* **Problem requirements**
Transcribe all of the data exactly. Omit the pictures.

Source data:

____

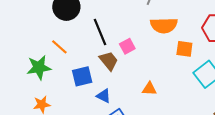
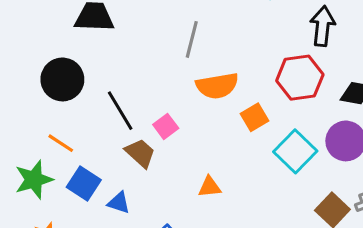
orange square: (184, 49) -> (254, 117), turned -30
blue square: (82, 76) -> (84, 184), moved, turned -35
blue triangle: (104, 96) -> (119, 203), moved

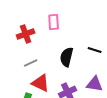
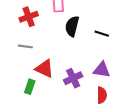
black semicircle: (67, 57) -> (72, 26), moved
gray line: (31, 63) -> (25, 46), moved, turned 32

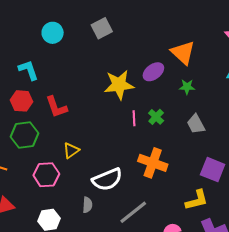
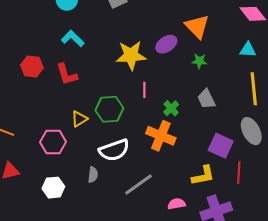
cyan L-shape: (28, 70) -> (73, 38), moved, turned -30
green cross: (156, 117) -> (171, 108), moved
green hexagon: (24, 135) -> (109, 109), moved

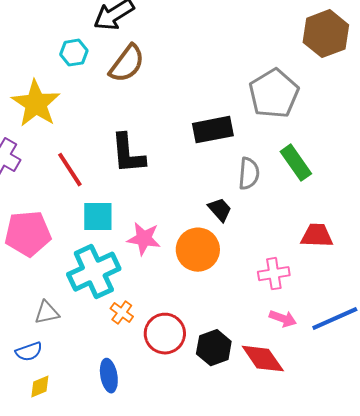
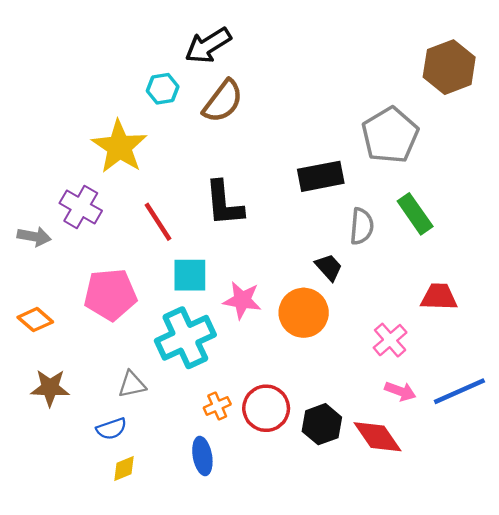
pink cross: (274, 274) -> (390, 340), turned -32
orange cross: (122, 313) -> (217, 406), moved, turned 30

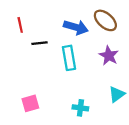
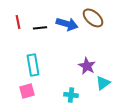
black line: (40, 43) -> (40, 28), moved
purple star: (109, 56) -> (87, 66), moved
cyan rectangle: (69, 58) -> (33, 65), moved

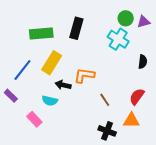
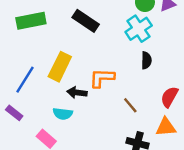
black rectangle: (76, 28) -> (86, 21), turned -65
green rectangle: (41, 33) -> (31, 21), moved
cyan cross: (118, 39) -> (139, 29), turned 30
black semicircle: (143, 62) -> (146, 60), moved

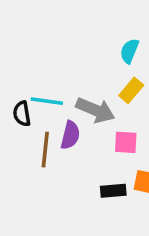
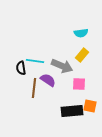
cyan semicircle: (129, 51) -> (81, 33), turned -120
purple semicircle: (70, 135) -> (48, 80), turned -70
black rectangle: (113, 191) -> (72, 111), size x1.5

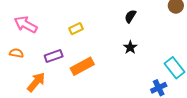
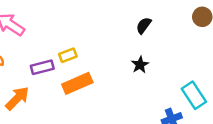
yellow rectangle: (76, 29) -> (68, 55), moved

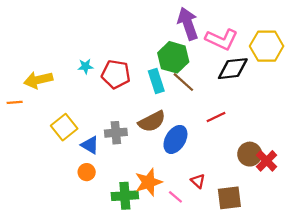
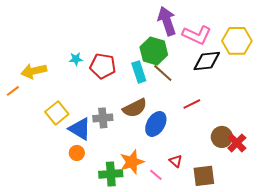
orange line: (15, 102) -> (13, 91), turned -32
blue triangle: (90, 145) -> (80, 129), size x1.4

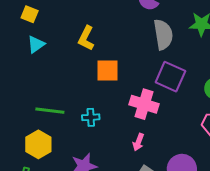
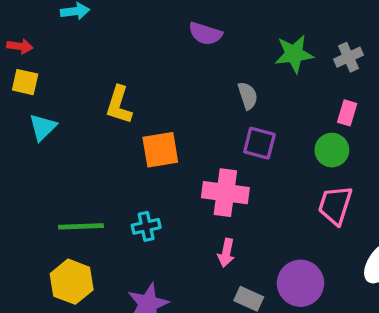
gray semicircle: (163, 35) -> (248, 96), moved, size x0.6
purple square: (170, 77) -> (259, 143), size x0.7

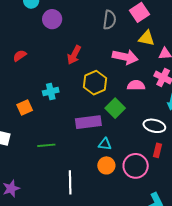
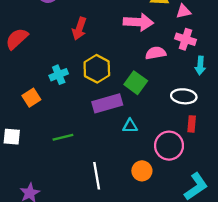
red semicircle: (20, 56) -> (17, 39), size x1.5
yellow hexagon: (95, 83) -> (97, 69), moved
orange circle: (106, 165) -> (142, 171), moved

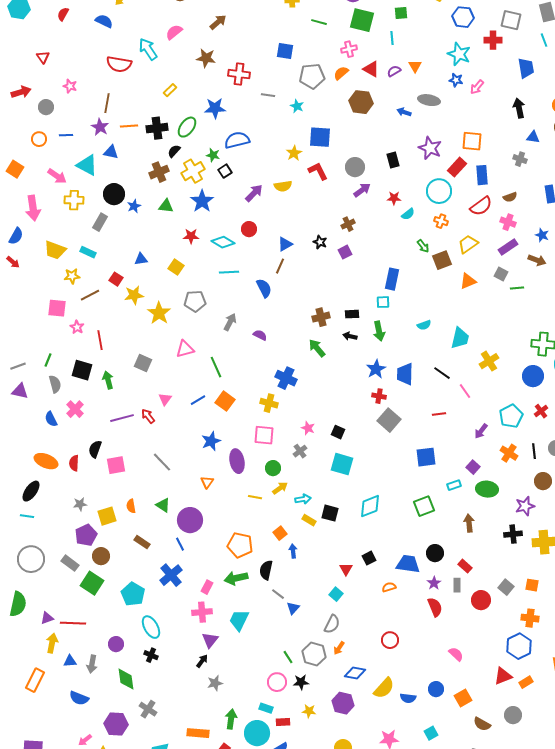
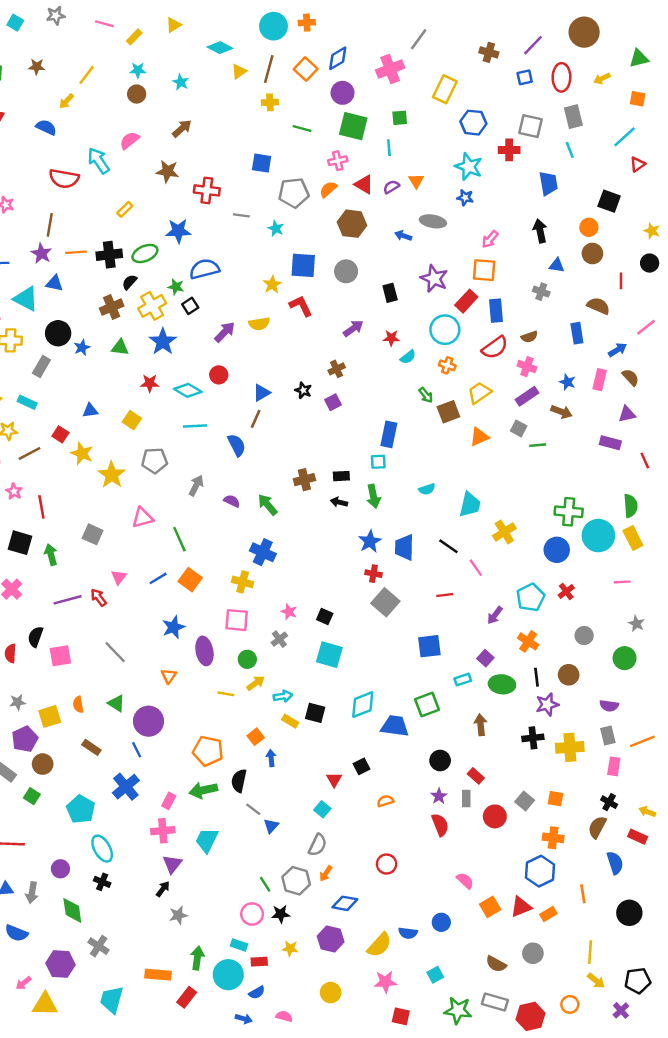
pink arrow: (477, 87) -> (490, 239), moved
green ellipse: (187, 127) -> (145, 253), turned 30
gray circle: (355, 167) -> (346, 271), moved
yellow star: (134, 295) -> (82, 453), turned 30
green arrow: (317, 348) -> (268, 505), moved
black line: (534, 451) -> (536, 677), moved
blue trapezoid: (408, 564) -> (395, 726), moved
green square: (92, 583) -> (32, 796), size x0.6
yellow semicircle: (384, 688) -> (379, 945), moved
orange square: (463, 698) -> (490, 907), moved

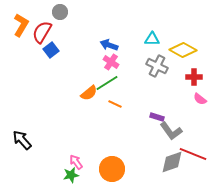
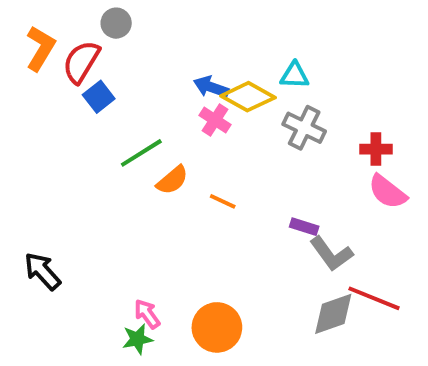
yellow diamond: (183, 50) -> (248, 97), moved
green line: (107, 83) -> (141, 153), moved
pink semicircle: (200, 99) -> (388, 192), size x1.5

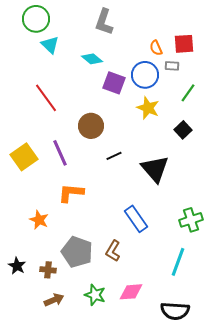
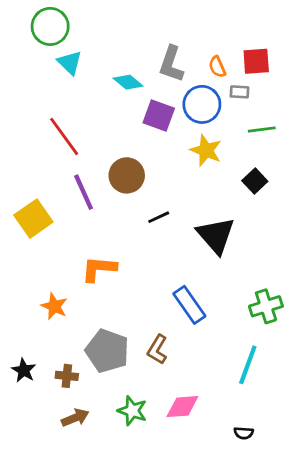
gray L-shape: (104, 22) -> (171, 64), moved
green line: (188, 93) -> (262, 129), turned 48
purple line: (60, 153) -> (84, 192), moved
black semicircle: (175, 311) -> (244, 433), size x0.5

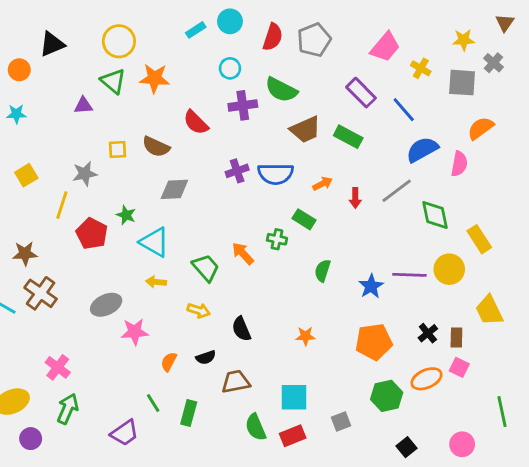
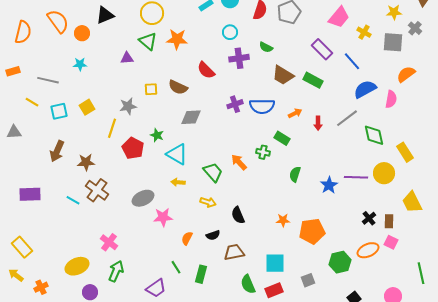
green semicircle: (281, 90) -> (266, 47), size x0.6
brown trapezoid: (305, 130) -> (283, 75), turned 55
orange pentagon: (374, 342) -> (312, 231), moved

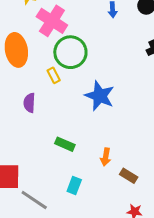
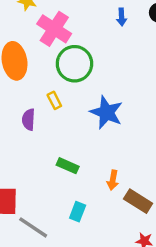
yellow rectangle: (54, 75) -> (54, 100), moved
brown rectangle: (129, 176) -> (138, 201), size x1.4

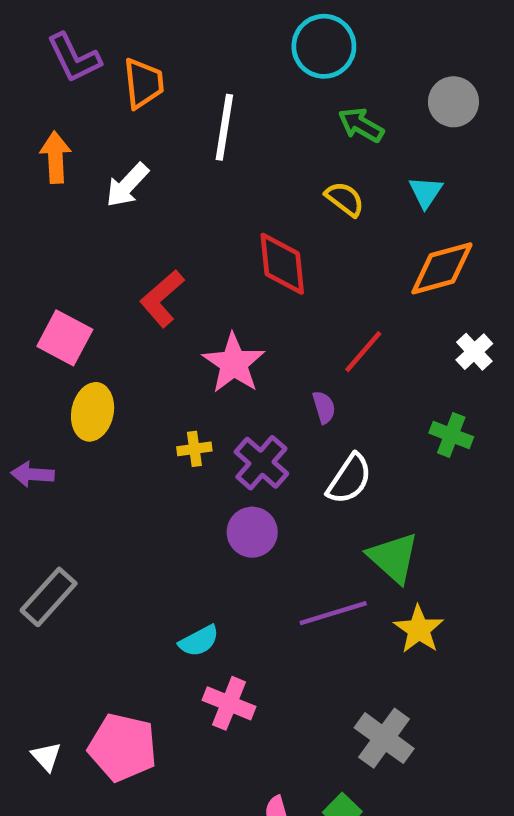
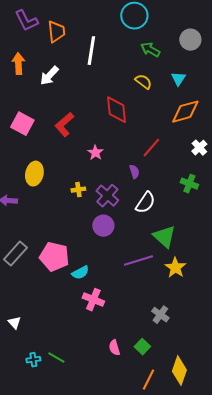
pink square: (65, 338) -> (22, 124), moved
pink star: (234, 363) -> (95, 153), size x0.6
gray cross: (384, 738) -> (160, 315), size x0.7
pink pentagon: (123, 747) -> (54, 257), moved

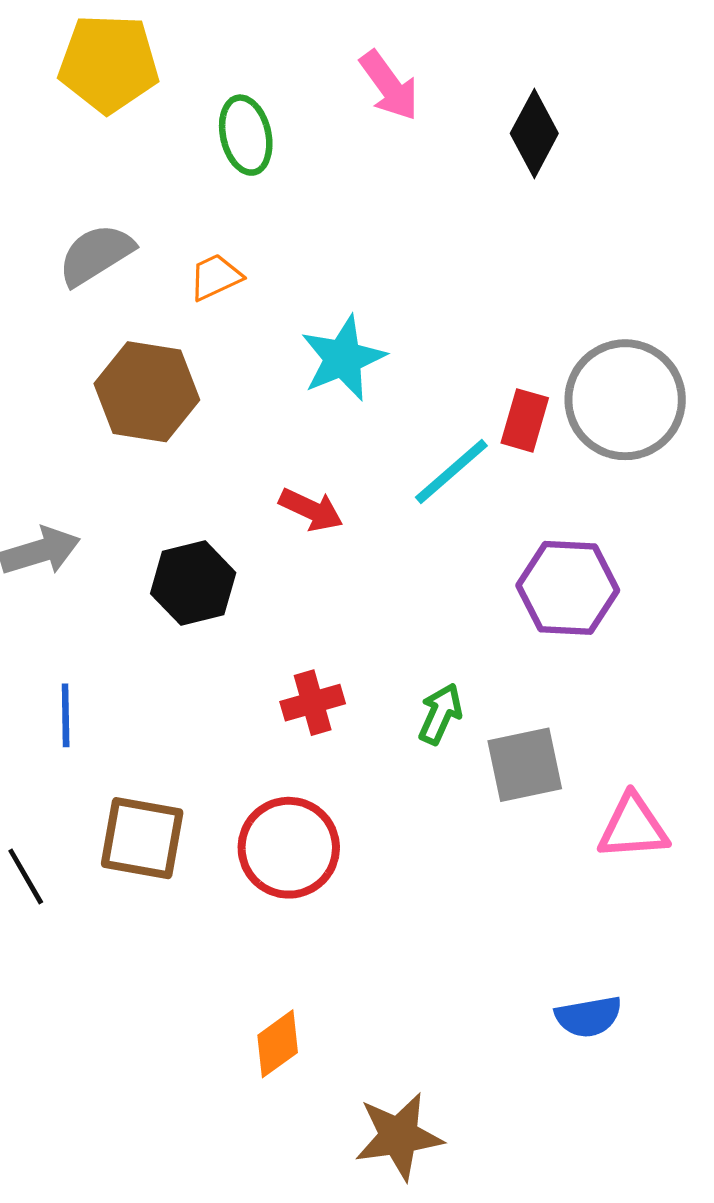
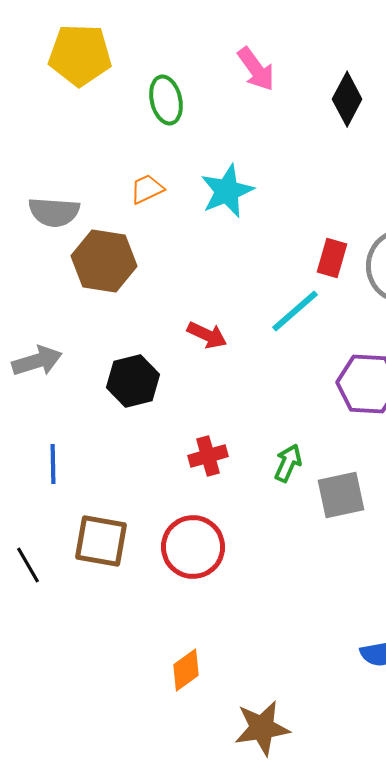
gray semicircle: (96, 255) -> (54, 212), moved, turned -144
cyan star: (343, 358) -> (227, 191), moved
red rectangle: (525, 420) -> (332, 258), moved

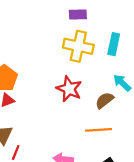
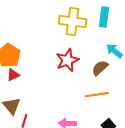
red star: (69, 89) -> (67, 60), turned 30

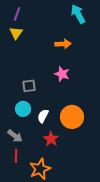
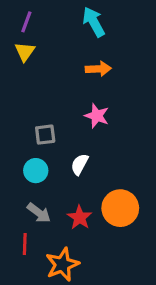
cyan arrow: (78, 14) -> (94, 22), moved
white semicircle: (43, 116) -> (80, 164), moved
orange circle: (72, 117) -> (120, 208), moved
gray arrow: (15, 136) -> (39, 213), moved

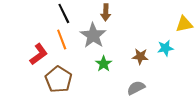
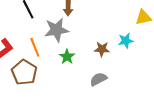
gray star: (93, 35) -> (57, 30), turned 30
orange line: (62, 40) -> (35, 47), moved

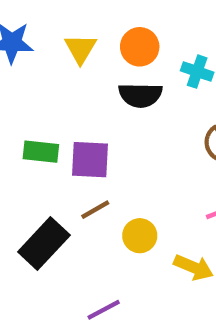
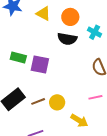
yellow triangle: (81, 49) -> (43, 14), turned -42
brown line: (95, 210) -> (38, 101), moved

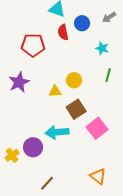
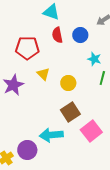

____

* **Written answer**
orange square: (184, 49) -> (254, 117), turned -30
blue square: (82, 76) -> (84, 184), moved, turned -35
blue triangle: (104, 96) -> (119, 203), moved

black semicircle: (67, 57) -> (72, 26), moved
gray line: (31, 63) -> (25, 46), moved, turned 32

cyan L-shape: (28, 70) -> (73, 38), moved, turned -30
green cross: (156, 117) -> (171, 108), moved
green hexagon: (24, 135) -> (109, 109), moved

pink cross: (274, 274) -> (390, 340), turned -32
orange cross: (122, 313) -> (217, 406), moved, turned 30

black line: (40, 43) -> (40, 28), moved
purple star: (109, 56) -> (87, 66), moved
cyan rectangle: (69, 58) -> (33, 65), moved

black rectangle: (76, 28) -> (86, 21), turned -65
green rectangle: (41, 33) -> (31, 21), moved
cyan cross: (118, 39) -> (139, 29), turned 30
black semicircle: (143, 62) -> (146, 60), moved

cyan semicircle: (129, 51) -> (81, 33), turned -120
purple semicircle: (70, 135) -> (48, 80), turned -70
black rectangle: (113, 191) -> (72, 111), size x1.5

yellow rectangle: (76, 29) -> (68, 55), moved

orange line: (15, 102) -> (13, 91), turned -32
blue triangle: (90, 145) -> (80, 129), size x1.4

gray semicircle: (163, 35) -> (248, 96), moved, size x0.6
purple square: (170, 77) -> (259, 143), size x0.7

red semicircle: (20, 56) -> (17, 39), size x1.5
yellow hexagon: (95, 83) -> (97, 69), moved
orange circle: (106, 165) -> (142, 171), moved

pink arrow: (477, 87) -> (490, 239), moved
green ellipse: (187, 127) -> (145, 253), turned 30
gray circle: (355, 167) -> (346, 271), moved
yellow star: (134, 295) -> (82, 453), turned 30
green arrow: (317, 348) -> (268, 505), moved
black line: (534, 451) -> (536, 677), moved
blue trapezoid: (408, 564) -> (395, 726), moved
green square: (92, 583) -> (32, 796), size x0.6
yellow semicircle: (384, 688) -> (379, 945), moved
orange square: (463, 698) -> (490, 907), moved

yellow diamond: (183, 50) -> (248, 97), moved
green line: (107, 83) -> (141, 153), moved
pink semicircle: (200, 99) -> (388, 192), size x1.5

gray L-shape: (104, 22) -> (171, 64), moved
green line: (188, 93) -> (262, 129), turned 48
purple line: (60, 153) -> (84, 192), moved
black semicircle: (175, 311) -> (244, 433), size x0.5

green semicircle: (281, 90) -> (266, 47), size x0.6
brown trapezoid: (305, 130) -> (283, 75), turned 55
orange pentagon: (374, 342) -> (312, 231), moved

yellow rectangle: (54, 75) -> (54, 100), moved
brown rectangle: (129, 176) -> (138, 201), size x1.4

pink square: (65, 338) -> (22, 124), moved
pink star: (234, 363) -> (95, 153), size x0.6
gray cross: (384, 738) -> (160, 315), size x0.7
pink pentagon: (123, 747) -> (54, 257), moved

gray semicircle: (96, 255) -> (54, 212), moved, turned -144
cyan star: (343, 358) -> (227, 191), moved
red rectangle: (525, 420) -> (332, 258), moved

red star: (69, 89) -> (67, 60), turned 30

cyan arrow: (78, 14) -> (94, 22), moved
white semicircle: (43, 116) -> (80, 164), moved
orange circle: (72, 117) -> (120, 208), moved
gray arrow: (15, 136) -> (39, 213), moved

gray star: (93, 35) -> (57, 30), turned 30
orange line: (62, 40) -> (35, 47), moved

yellow triangle: (81, 49) -> (43, 14), turned -42
brown line: (95, 210) -> (38, 101), moved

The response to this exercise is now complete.